• _DIRECTIONS_
Your answer should be the exact lines of the data below from the one containing "red cupcake: 11 -> 12" through the one containing "yellow pot: 3 -> 7"; please include nothing else.

• _MATERIAL FOR THIS EXERCISE_
--------------------------------------------------

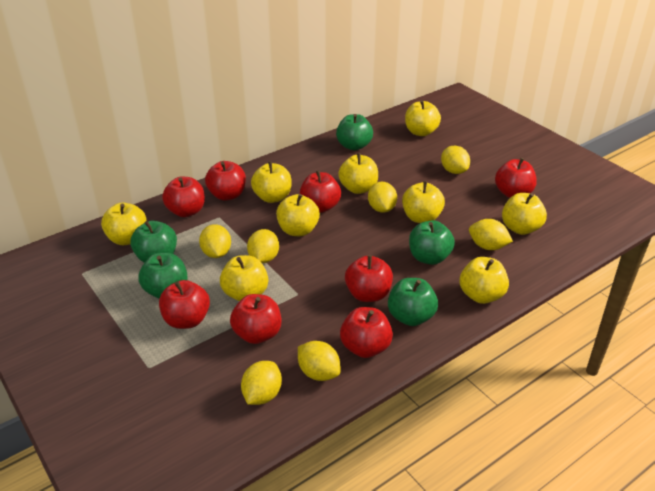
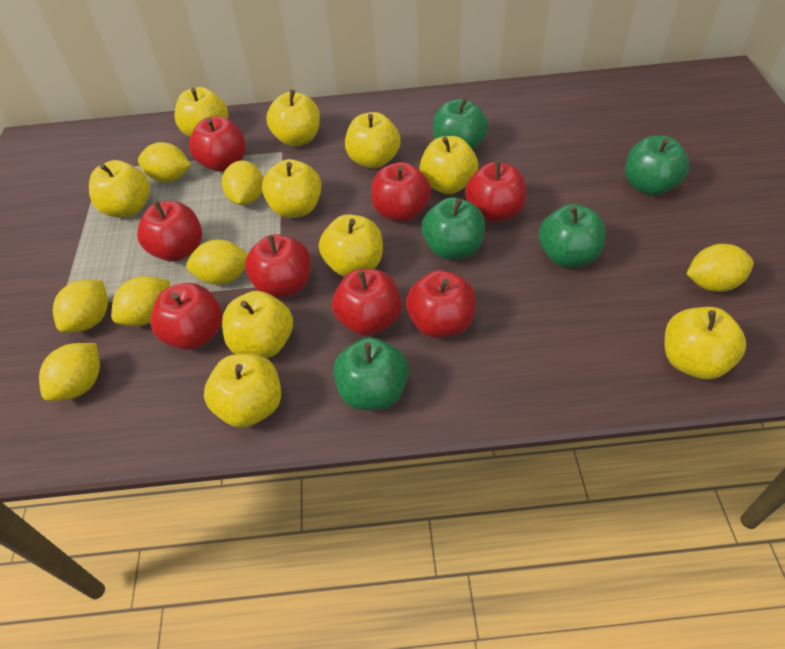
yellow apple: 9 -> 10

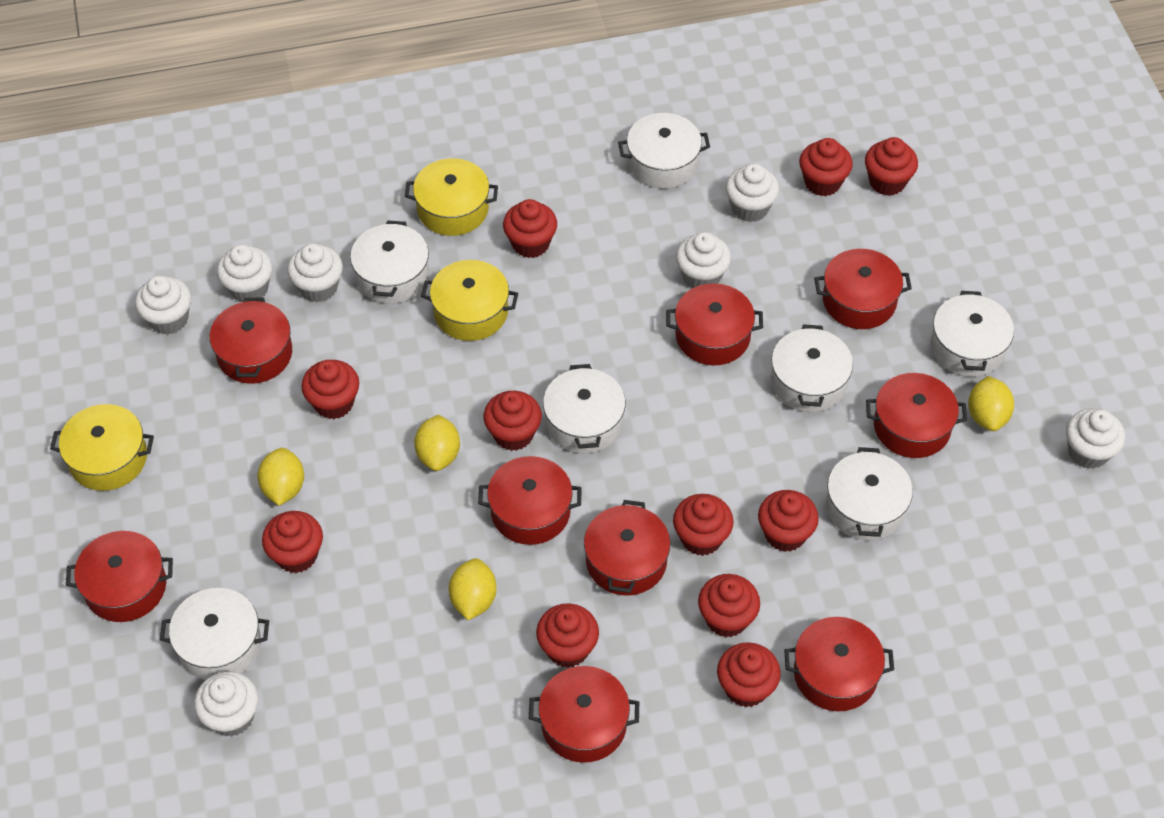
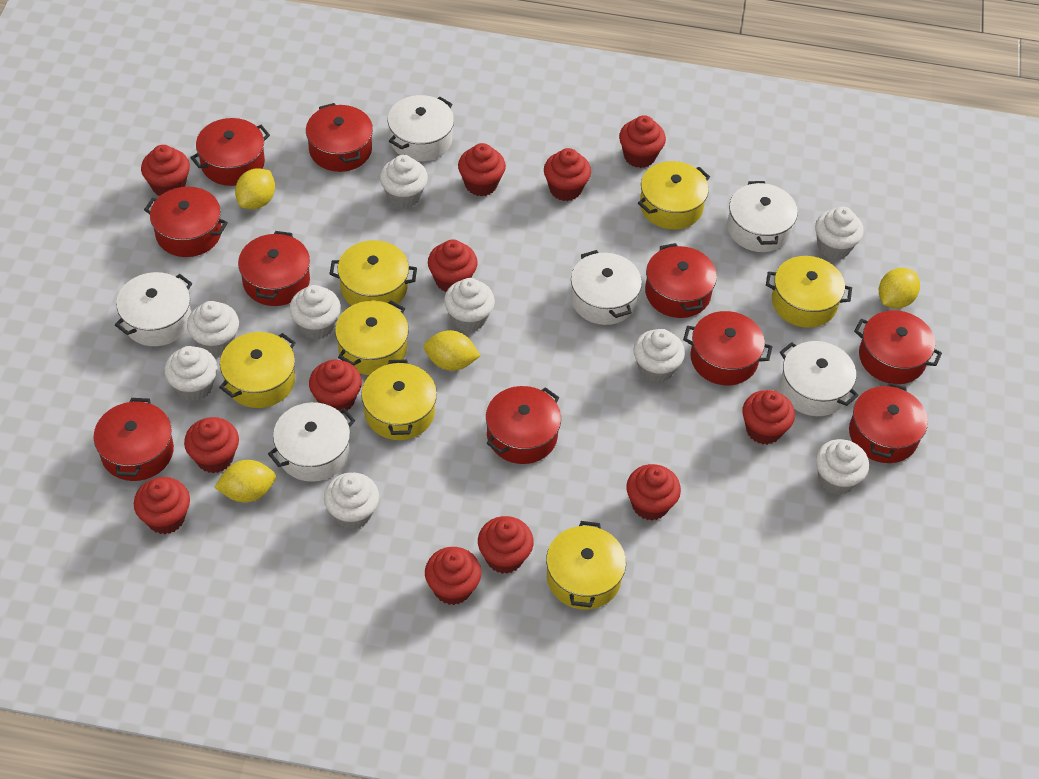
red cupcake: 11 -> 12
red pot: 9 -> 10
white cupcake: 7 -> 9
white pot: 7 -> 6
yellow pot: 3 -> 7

--------------------------------------------------

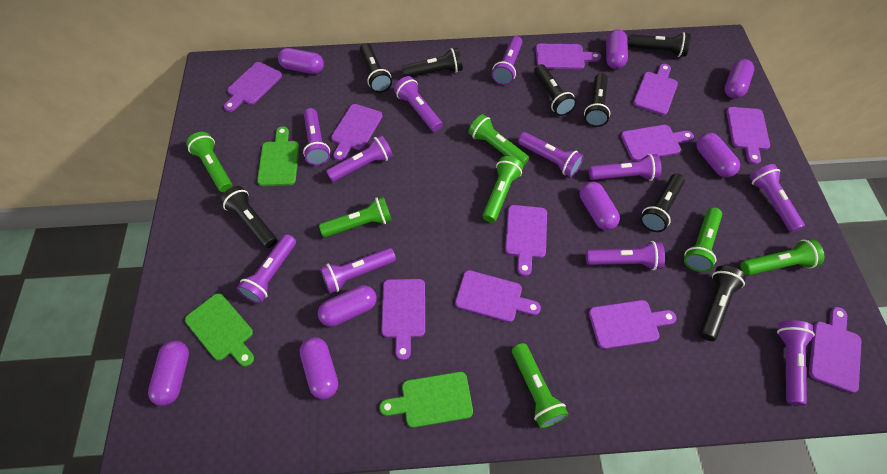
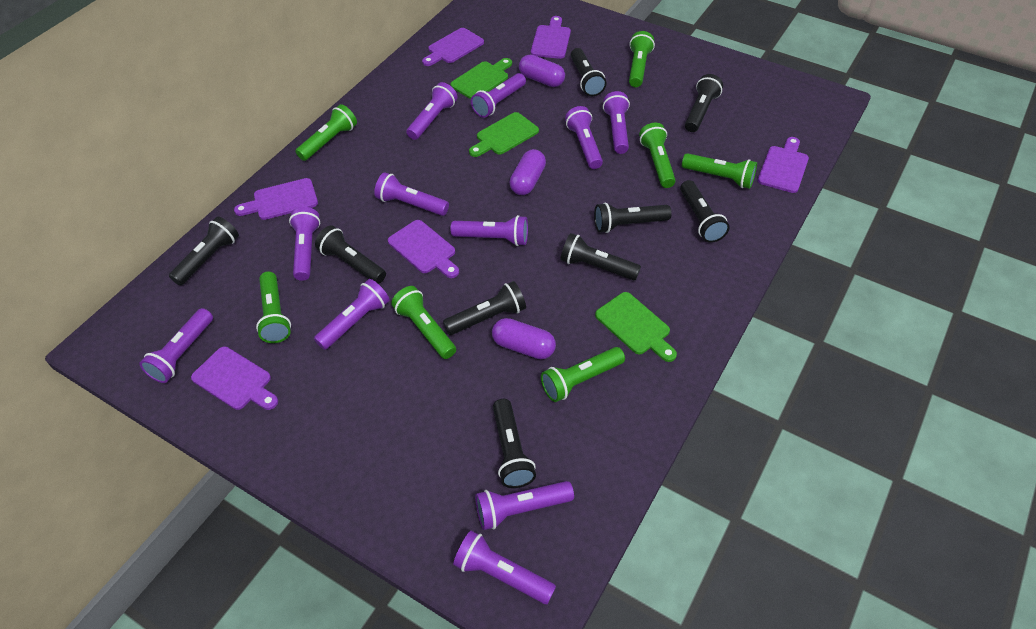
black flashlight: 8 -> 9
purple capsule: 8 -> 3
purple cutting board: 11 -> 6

--------------------------------------------------

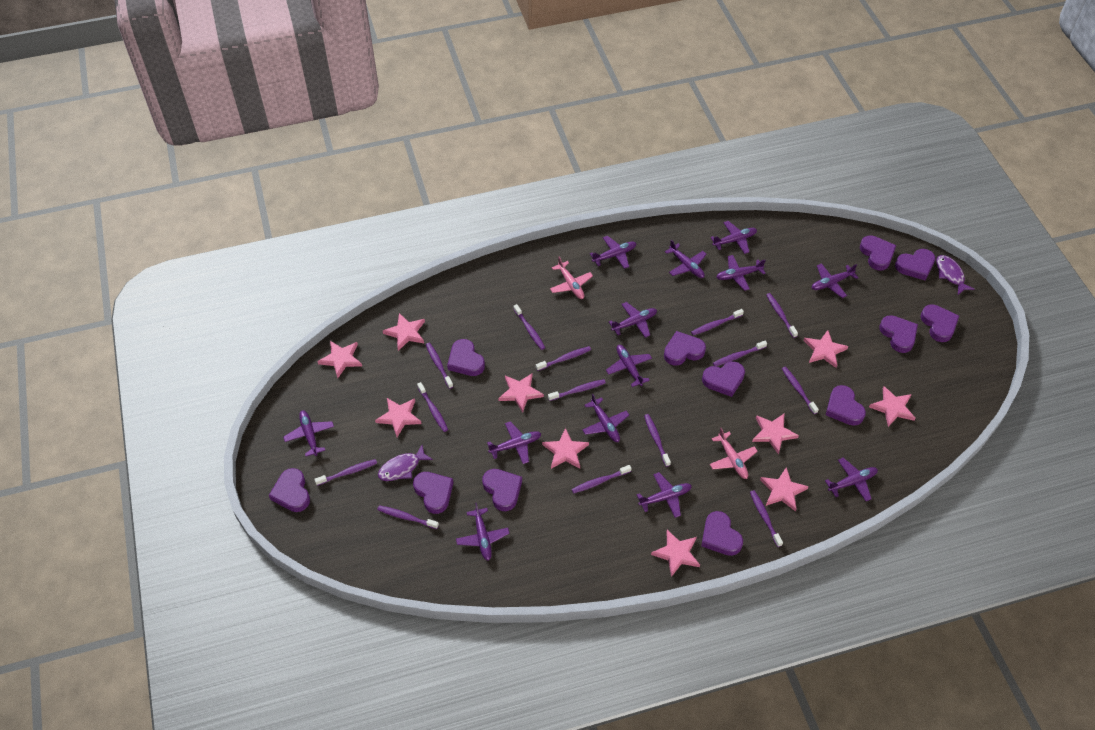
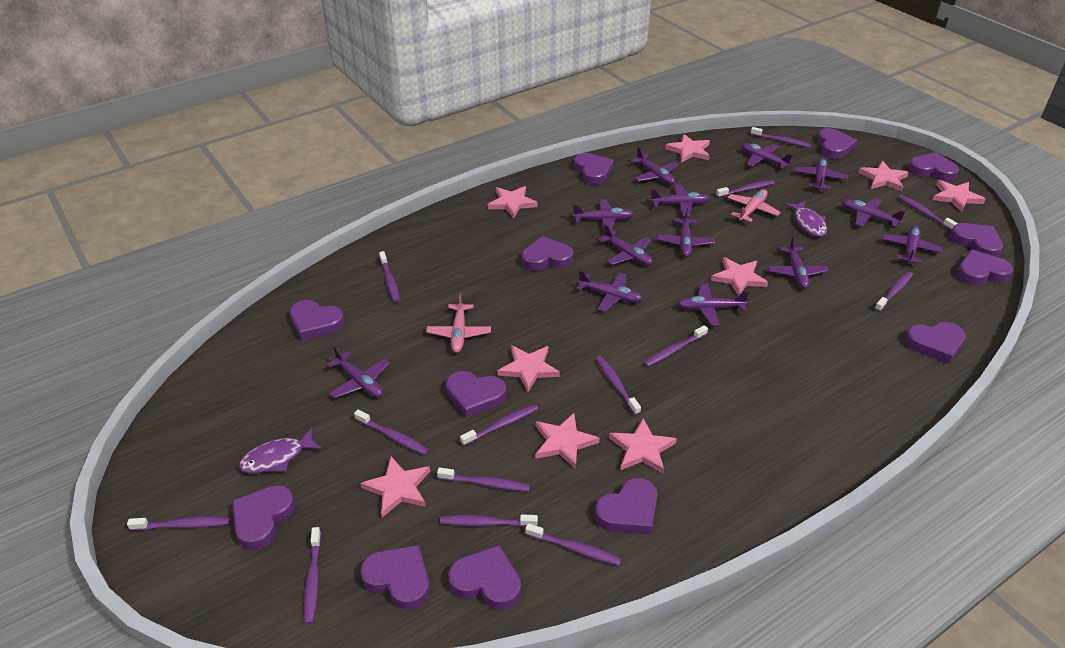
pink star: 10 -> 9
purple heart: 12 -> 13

--------------------------------------------------

• _COMPLETED TASK_
red cupcake: 11 -> 12
red pot: 9 -> 10
white cupcake: 7 -> 9
white pot: 7 -> 6
yellow pot: 3 -> 7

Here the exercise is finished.